Omit the pictures from the listing below and print every remaining entry verbatim.

________

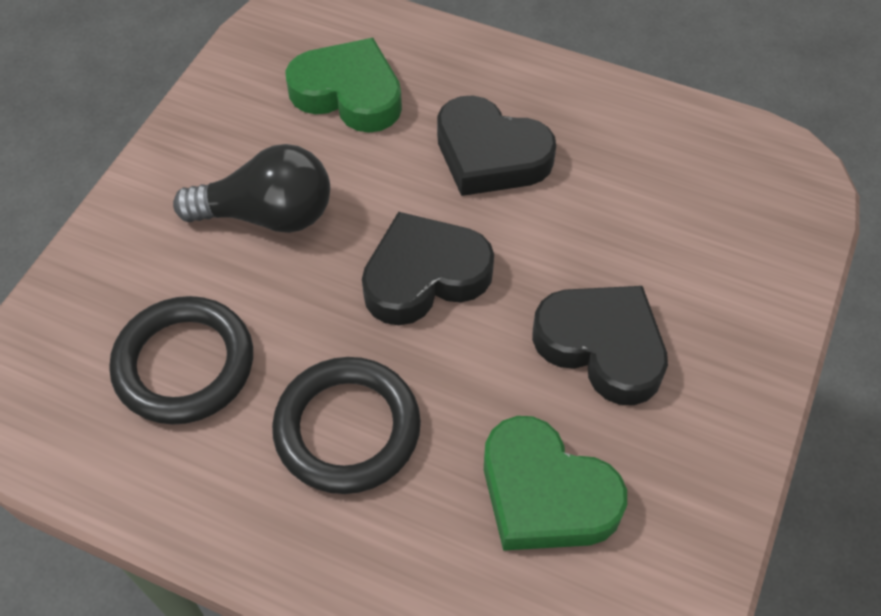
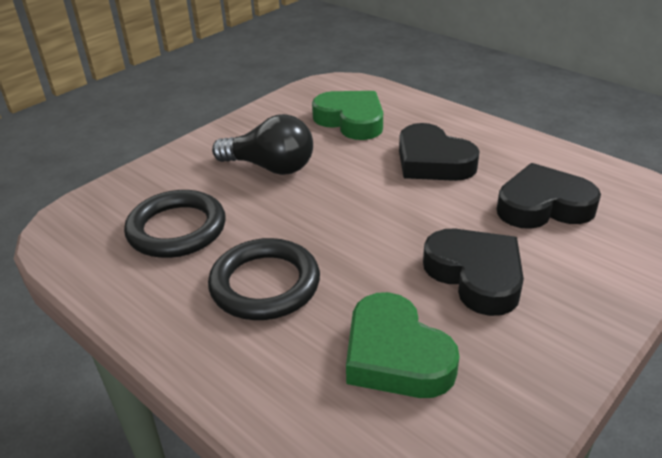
camera: 20 degrees right, 20 degrees down
black heart [362,212,494,325] -> black heart moved to [497,163,601,229]

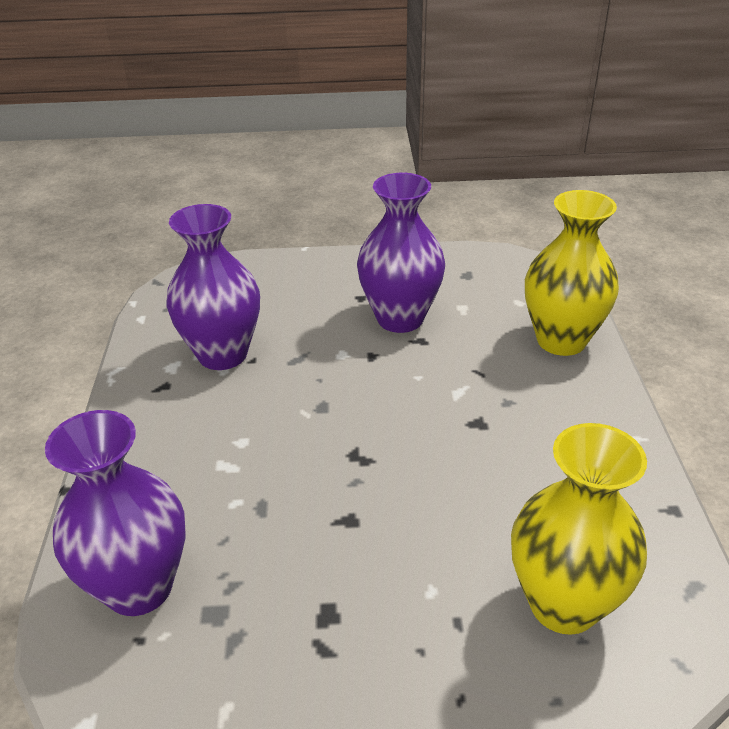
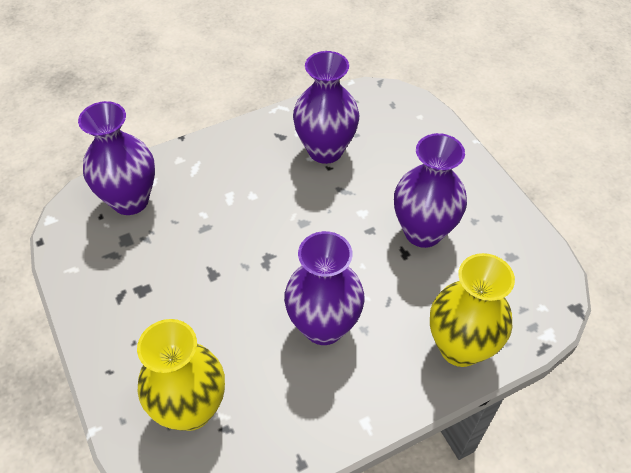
camera: 65 degrees right, 15 degrees up
none -> purple vase [284,231,365,345]

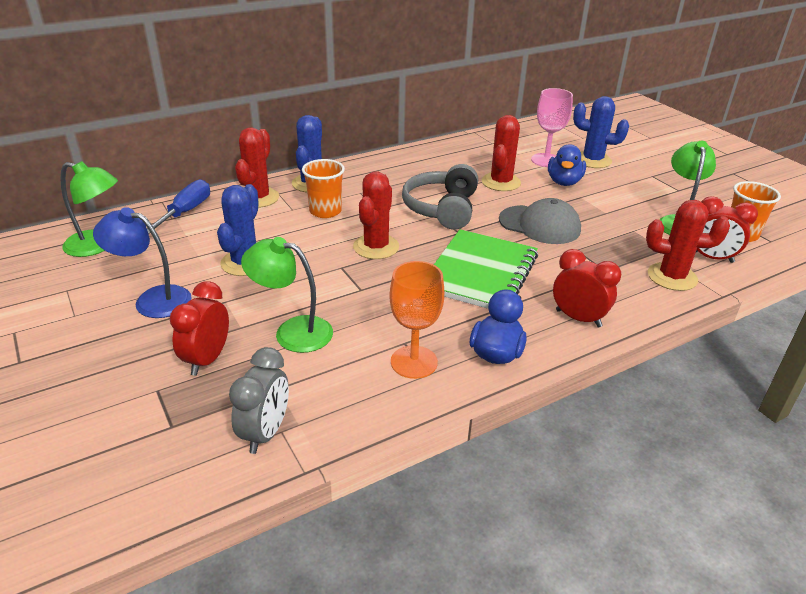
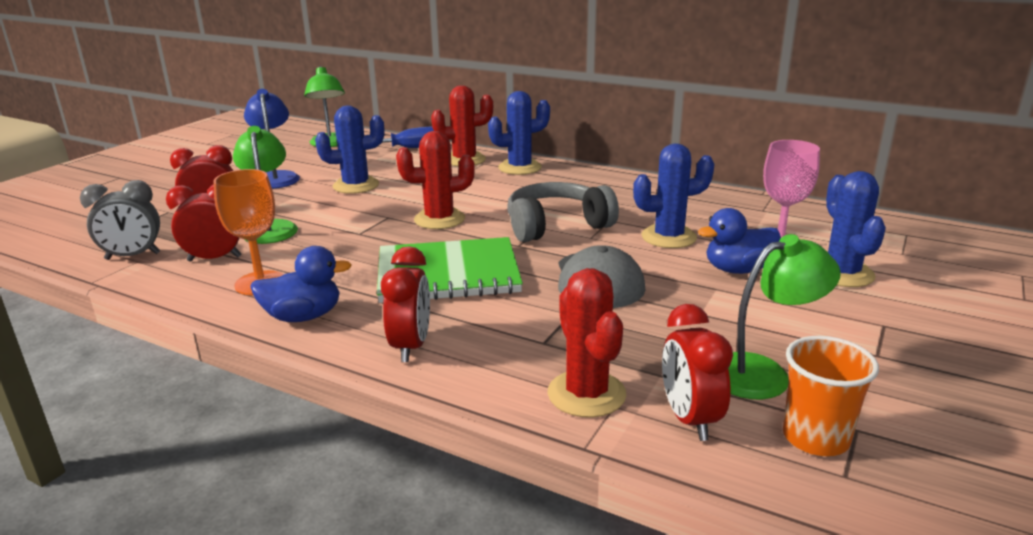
camera: 60 degrees right, 10 degrees down
orange cup [302,159,345,218] -> none
red cactus [482,115,521,191] -> blue cactus [633,143,714,248]
none -> red clock [166,184,241,262]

________

▶ [TASK RESULT]:
camera: 20 degrees right, 20 degrees down
black heart [362,212,494,325] -> black heart moved to [497,163,601,229]

camera: 65 degrees right, 15 degrees up
none -> purple vase [284,231,365,345]

camera: 60 degrees right, 10 degrees down
orange cup [302,159,345,218] -> none
red cactus [482,115,521,191] -> blue cactus [633,143,714,248]
none -> red clock [166,184,241,262]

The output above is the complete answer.